Top of RECORDS SUPPLIED
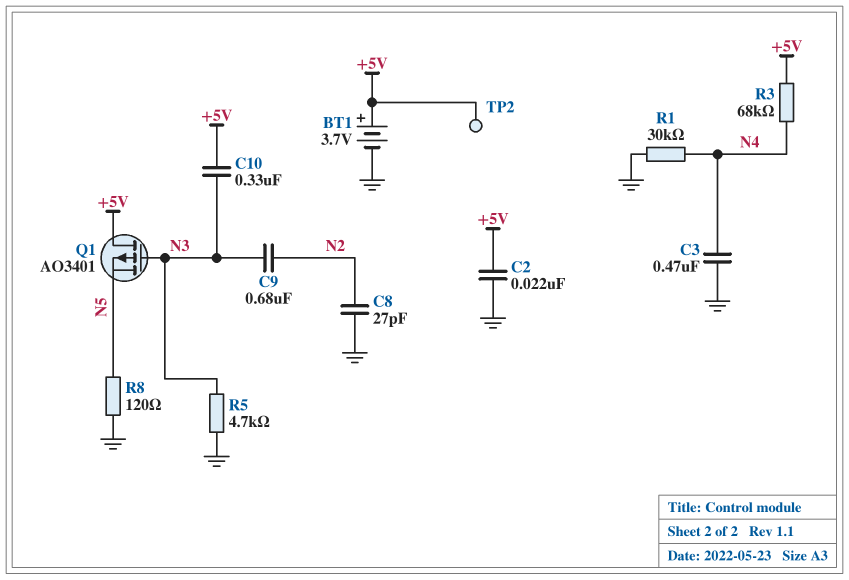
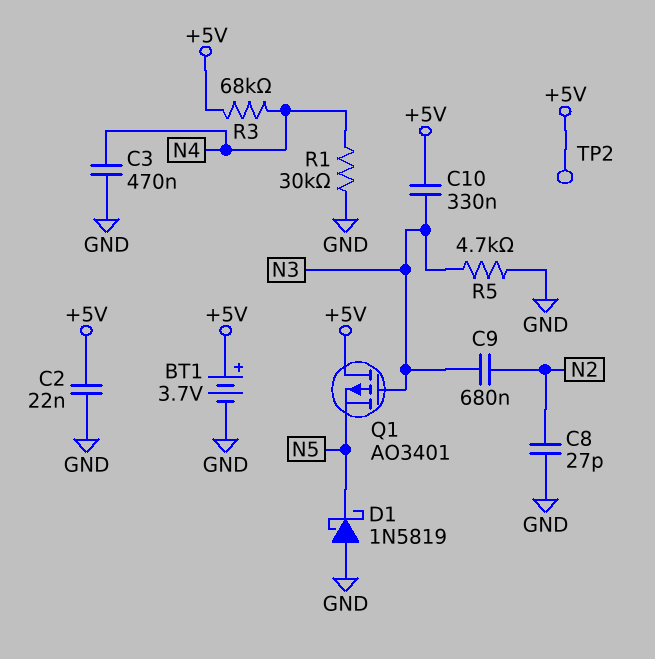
D1: none -> schottky 1N5819 (A GND, K N5)
R8: 120 (GND, N5) -> none

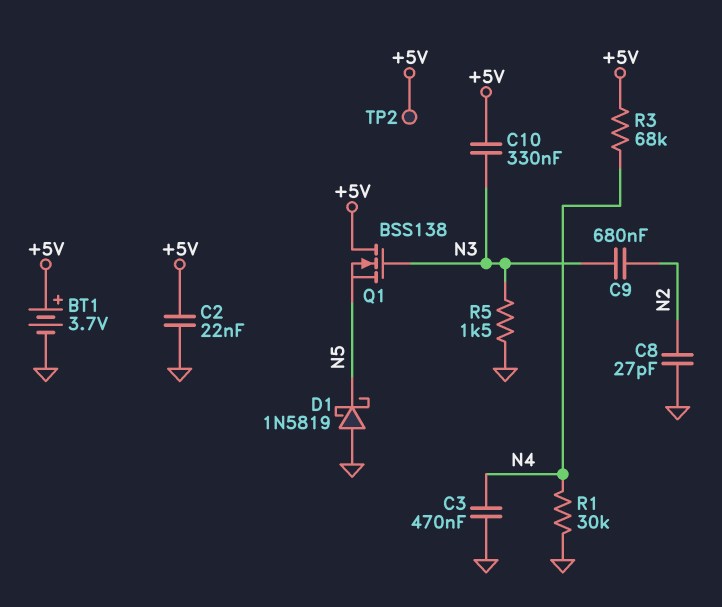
Q1: PMOS AO3401 (G N3, D +5V, S N5) -> NMOS BSS138 (G N3, D +5V, S N5)
R5: 4.7k (GND, N3) -> 1.5k (GND, N3)

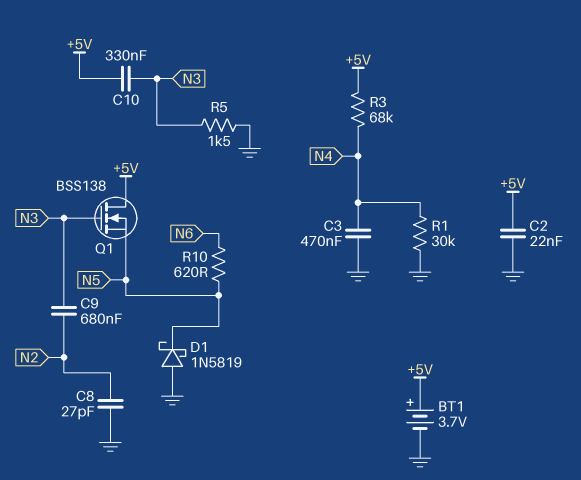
R10: none -> 620 (N5, N6)
TP2: test point (+5V) -> none

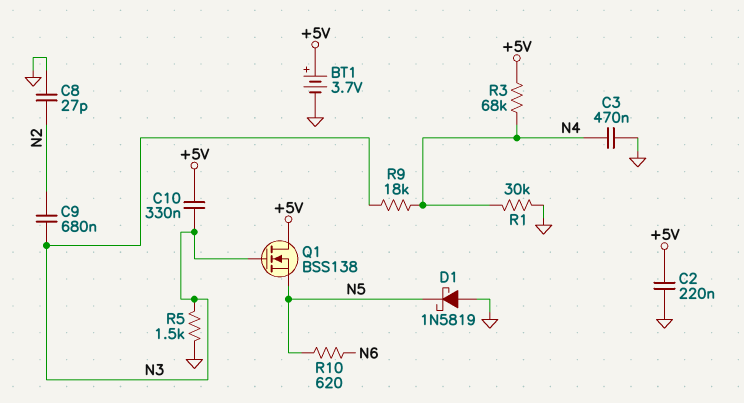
C2: 22nF (+5V, GND) -> 220nF (+5V, GND)
R9: none -> 18k (N3, N4)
Bottom of RECORDS SUPPLIED
__WHAT THIS TASK INVOLVES__.
Output the data above without changes, apart from leaving out the pictures.

__EXPECTED OUTPUT__.
D1: none -> schottky 1N5819 (A GND, K N5)
R8: 120 (GND, N5) -> none

Q1: PMOS AO3401 (G N3, D +5V, S N5) -> NMOS BSS138 (G N3, D +5V, S N5)
R5: 4.7k (GND, N3) -> 1.5k (GND, N3)

R10: none -> 620 (N5, N6)
TP2: test point (+5V) -> none

C2: 22nF (+5V, GND) -> 220nF (+5V, GND)
R9: none -> 18k (N3, N4)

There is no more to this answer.